Task brief. Go through the listing beneath this task and return every line that carries the string "trapezoid".

Supplied records.
○ ○ ○

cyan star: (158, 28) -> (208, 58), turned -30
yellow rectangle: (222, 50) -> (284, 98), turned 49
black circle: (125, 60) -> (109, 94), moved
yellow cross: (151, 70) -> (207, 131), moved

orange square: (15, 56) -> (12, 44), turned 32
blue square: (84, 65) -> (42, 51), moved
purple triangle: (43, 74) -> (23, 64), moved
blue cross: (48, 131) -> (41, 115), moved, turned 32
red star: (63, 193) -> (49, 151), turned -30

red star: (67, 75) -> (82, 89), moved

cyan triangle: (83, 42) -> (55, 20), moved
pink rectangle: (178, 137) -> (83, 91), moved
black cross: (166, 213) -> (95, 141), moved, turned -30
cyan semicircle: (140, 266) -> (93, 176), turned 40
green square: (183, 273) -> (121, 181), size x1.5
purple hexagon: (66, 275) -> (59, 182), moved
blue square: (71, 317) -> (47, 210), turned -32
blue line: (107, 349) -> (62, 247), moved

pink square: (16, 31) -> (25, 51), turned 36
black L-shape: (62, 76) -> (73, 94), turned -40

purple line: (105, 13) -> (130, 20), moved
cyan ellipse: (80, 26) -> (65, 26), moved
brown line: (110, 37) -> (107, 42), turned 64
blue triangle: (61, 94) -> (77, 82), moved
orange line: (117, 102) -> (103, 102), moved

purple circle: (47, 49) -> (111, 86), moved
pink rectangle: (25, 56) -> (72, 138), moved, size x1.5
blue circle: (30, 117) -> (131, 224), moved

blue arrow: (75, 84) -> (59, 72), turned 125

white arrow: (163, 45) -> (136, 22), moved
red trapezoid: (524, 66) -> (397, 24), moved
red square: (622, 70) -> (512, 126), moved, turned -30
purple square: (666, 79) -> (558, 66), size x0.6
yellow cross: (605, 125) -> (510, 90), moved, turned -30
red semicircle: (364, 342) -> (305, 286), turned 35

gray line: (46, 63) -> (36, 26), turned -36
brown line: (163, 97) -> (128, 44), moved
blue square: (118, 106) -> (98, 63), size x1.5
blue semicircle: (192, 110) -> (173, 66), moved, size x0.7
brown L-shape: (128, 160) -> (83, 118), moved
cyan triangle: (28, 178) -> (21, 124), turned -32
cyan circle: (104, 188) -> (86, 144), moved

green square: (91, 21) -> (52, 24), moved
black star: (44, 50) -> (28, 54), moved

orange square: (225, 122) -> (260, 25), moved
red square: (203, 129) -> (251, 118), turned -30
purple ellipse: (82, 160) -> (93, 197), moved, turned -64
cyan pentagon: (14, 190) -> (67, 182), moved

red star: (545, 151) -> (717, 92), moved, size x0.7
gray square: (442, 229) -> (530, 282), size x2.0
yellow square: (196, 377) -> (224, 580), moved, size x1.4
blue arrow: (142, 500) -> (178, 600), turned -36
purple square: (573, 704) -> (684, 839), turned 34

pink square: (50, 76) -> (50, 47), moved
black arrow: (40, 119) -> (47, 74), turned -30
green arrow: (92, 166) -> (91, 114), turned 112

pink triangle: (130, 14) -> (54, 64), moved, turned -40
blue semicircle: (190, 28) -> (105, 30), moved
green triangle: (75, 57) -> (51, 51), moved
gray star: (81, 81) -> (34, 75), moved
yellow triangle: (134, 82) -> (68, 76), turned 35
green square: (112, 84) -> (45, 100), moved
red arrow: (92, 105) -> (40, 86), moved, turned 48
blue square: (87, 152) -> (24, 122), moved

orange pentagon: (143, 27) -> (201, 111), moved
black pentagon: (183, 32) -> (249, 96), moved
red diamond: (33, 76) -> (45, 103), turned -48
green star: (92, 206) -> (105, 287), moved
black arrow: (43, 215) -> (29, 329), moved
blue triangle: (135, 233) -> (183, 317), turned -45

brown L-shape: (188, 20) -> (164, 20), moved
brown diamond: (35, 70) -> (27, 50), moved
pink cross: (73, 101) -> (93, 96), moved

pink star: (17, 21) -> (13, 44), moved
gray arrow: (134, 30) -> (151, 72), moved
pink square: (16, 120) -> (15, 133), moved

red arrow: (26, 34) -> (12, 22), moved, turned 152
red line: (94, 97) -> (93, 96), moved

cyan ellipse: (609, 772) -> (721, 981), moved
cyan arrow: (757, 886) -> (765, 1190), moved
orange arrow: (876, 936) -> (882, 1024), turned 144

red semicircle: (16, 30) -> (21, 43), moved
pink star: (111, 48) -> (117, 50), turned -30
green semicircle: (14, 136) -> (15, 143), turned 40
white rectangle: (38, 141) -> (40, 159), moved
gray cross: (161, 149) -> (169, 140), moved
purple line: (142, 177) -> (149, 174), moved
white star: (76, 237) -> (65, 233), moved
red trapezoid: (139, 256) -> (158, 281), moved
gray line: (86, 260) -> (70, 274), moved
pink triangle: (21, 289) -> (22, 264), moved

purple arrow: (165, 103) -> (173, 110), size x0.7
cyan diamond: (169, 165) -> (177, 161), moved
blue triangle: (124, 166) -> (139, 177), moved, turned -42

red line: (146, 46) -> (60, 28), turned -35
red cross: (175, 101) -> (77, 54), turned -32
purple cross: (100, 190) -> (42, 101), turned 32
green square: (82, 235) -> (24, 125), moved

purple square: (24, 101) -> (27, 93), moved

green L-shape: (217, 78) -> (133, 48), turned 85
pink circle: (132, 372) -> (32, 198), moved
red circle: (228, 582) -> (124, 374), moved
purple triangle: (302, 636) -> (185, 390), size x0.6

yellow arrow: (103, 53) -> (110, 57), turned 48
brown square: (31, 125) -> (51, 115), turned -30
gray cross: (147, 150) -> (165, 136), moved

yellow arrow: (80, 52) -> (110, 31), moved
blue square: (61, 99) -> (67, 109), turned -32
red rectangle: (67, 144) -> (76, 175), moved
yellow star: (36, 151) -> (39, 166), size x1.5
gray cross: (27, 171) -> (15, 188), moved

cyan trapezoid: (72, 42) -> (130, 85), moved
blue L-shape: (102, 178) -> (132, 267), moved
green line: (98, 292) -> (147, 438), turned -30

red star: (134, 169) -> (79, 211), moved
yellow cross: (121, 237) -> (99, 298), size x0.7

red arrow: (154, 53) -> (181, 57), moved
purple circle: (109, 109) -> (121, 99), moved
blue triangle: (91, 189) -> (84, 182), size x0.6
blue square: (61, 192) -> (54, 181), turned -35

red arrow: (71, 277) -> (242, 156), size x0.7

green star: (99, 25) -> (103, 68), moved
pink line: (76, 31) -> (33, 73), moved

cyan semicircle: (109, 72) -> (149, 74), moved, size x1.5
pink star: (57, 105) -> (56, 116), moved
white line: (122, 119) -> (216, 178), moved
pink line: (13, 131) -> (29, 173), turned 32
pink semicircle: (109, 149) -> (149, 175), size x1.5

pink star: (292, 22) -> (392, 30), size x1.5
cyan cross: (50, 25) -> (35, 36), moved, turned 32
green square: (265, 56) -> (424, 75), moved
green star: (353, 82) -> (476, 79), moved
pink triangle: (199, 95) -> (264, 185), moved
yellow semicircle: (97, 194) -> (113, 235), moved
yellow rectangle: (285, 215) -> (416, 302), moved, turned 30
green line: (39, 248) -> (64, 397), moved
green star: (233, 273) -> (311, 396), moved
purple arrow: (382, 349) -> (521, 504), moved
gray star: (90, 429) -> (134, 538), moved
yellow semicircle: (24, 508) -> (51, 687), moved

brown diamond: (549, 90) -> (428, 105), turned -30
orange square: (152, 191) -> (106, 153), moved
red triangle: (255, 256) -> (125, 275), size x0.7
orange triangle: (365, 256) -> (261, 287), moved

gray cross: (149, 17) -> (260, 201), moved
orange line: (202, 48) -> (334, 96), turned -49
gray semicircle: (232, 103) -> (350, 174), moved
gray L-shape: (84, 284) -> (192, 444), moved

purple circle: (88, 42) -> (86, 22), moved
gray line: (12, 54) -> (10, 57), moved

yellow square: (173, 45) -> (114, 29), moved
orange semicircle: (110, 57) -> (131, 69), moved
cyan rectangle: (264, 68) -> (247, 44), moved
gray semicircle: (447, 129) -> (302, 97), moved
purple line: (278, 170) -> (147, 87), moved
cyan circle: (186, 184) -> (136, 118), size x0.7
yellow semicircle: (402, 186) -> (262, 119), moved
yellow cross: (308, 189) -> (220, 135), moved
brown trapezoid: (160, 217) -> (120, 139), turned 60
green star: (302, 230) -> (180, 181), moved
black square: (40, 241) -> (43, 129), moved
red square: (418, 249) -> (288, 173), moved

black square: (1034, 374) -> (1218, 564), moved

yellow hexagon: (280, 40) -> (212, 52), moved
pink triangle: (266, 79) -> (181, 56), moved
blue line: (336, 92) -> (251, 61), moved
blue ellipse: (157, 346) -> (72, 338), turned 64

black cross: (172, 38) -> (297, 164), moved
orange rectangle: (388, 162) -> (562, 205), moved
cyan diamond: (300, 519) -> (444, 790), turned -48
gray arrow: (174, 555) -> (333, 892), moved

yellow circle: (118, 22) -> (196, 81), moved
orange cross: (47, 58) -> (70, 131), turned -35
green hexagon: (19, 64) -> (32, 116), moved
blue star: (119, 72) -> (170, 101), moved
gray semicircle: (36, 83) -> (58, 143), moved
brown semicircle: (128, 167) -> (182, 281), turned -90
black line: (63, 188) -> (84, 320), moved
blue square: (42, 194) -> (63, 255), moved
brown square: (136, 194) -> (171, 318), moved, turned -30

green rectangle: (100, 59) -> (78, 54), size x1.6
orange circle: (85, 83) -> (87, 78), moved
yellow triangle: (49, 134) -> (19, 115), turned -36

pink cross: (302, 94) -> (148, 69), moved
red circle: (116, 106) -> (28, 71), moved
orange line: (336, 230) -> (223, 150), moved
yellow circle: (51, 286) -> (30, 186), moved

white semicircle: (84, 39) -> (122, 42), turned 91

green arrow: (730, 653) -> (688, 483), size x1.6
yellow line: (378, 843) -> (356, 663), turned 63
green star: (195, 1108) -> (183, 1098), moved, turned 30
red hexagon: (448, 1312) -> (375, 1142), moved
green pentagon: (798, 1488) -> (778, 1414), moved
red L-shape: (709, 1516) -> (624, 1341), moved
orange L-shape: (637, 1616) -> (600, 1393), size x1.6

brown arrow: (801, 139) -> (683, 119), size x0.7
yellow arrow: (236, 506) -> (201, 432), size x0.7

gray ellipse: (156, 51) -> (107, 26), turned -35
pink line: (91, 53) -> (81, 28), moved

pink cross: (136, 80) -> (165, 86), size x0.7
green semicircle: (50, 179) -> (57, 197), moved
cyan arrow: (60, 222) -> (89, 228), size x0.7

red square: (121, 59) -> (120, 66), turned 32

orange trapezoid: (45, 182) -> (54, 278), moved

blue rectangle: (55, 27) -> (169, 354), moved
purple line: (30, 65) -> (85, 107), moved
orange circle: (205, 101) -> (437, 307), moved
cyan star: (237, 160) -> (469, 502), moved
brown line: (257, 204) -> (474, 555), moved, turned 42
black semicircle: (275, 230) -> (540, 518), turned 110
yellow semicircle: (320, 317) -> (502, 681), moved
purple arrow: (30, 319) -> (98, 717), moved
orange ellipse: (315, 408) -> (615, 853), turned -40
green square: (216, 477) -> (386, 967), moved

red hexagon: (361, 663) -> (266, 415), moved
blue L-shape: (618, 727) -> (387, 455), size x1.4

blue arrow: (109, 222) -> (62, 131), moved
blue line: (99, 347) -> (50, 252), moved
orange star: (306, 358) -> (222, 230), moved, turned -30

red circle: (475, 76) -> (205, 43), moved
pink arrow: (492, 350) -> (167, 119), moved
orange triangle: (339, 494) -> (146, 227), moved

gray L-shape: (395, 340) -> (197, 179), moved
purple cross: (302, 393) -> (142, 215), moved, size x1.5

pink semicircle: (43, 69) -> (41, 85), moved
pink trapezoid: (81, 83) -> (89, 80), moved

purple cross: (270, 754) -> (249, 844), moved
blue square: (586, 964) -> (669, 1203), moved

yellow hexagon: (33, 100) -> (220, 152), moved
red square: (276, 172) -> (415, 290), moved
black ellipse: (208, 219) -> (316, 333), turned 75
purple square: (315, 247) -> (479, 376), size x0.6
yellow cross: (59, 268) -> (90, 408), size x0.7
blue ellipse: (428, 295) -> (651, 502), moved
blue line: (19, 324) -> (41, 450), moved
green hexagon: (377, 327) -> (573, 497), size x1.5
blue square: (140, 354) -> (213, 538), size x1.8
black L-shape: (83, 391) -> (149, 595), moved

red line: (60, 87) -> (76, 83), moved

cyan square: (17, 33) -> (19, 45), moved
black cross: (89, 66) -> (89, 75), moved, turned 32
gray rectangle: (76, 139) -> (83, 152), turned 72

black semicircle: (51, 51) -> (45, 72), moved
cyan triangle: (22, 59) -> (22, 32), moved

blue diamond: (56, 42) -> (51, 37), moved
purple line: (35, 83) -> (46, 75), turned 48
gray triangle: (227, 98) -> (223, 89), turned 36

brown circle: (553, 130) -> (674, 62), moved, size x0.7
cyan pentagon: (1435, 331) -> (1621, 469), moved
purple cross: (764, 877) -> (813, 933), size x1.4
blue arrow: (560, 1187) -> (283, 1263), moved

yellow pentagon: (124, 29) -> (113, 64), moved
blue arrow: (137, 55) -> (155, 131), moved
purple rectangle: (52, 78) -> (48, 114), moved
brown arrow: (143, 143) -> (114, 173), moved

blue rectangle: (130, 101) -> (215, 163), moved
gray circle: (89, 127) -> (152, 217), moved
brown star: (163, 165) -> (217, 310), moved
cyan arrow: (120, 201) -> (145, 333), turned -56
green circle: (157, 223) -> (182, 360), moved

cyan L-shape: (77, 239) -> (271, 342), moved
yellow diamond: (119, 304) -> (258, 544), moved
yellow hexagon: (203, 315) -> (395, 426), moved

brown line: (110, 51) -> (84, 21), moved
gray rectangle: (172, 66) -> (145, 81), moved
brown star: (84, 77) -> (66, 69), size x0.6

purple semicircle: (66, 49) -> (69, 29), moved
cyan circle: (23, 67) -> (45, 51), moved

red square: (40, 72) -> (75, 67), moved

○ ○ ○

Response to this exercise.
red trapezoid: (524, 66) -> (397, 24), moved
red trapezoid: (139, 256) -> (158, 281), moved
cyan trapezoid: (72, 42) -> (130, 85), moved
brown trapezoid: (160, 217) -> (120, 139), turned 60
orange trapezoid: (45, 182) -> (54, 278), moved
pink trapezoid: (81, 83) -> (89, 80), moved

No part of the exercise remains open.